### WRITTEN PROBLEM
List the lines of this listing that hold the word "image".

### DATA TO PROCESS
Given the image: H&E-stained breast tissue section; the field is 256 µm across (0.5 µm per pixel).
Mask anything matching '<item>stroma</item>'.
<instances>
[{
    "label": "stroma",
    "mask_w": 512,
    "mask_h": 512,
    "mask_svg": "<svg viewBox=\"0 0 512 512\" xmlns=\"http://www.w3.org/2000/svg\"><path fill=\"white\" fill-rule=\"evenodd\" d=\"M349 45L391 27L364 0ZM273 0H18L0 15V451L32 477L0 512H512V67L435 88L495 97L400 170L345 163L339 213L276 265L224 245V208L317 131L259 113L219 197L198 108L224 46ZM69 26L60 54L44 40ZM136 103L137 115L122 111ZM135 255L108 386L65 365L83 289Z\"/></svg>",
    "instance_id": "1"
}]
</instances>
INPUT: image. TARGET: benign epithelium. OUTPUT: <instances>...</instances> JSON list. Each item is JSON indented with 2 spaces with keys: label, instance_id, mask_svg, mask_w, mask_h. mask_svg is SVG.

--

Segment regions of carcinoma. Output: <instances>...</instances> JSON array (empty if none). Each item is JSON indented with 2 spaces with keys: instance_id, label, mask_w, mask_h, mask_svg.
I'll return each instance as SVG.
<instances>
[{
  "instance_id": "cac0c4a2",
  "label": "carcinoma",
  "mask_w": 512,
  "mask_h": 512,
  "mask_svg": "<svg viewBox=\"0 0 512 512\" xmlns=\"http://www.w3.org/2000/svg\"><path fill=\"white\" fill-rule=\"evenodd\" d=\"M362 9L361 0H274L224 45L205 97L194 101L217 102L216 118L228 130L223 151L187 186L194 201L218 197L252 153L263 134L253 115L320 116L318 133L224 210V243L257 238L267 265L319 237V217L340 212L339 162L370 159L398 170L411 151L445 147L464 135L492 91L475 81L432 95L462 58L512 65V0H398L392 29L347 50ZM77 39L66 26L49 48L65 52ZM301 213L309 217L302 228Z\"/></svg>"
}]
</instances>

### THE REPLY
Given the image: H&E-stained breast tissue section; the field is 256 µm across (0.5 µm per pixel).
INPUT: image. TARGET: benign epithelium. OUTPUT: <instances>...</instances> JSON list. Each item is JSON indented with 2 spaces with keys: label, instance_id, mask_svg, mask_w, mask_h. mask_svg is SVG.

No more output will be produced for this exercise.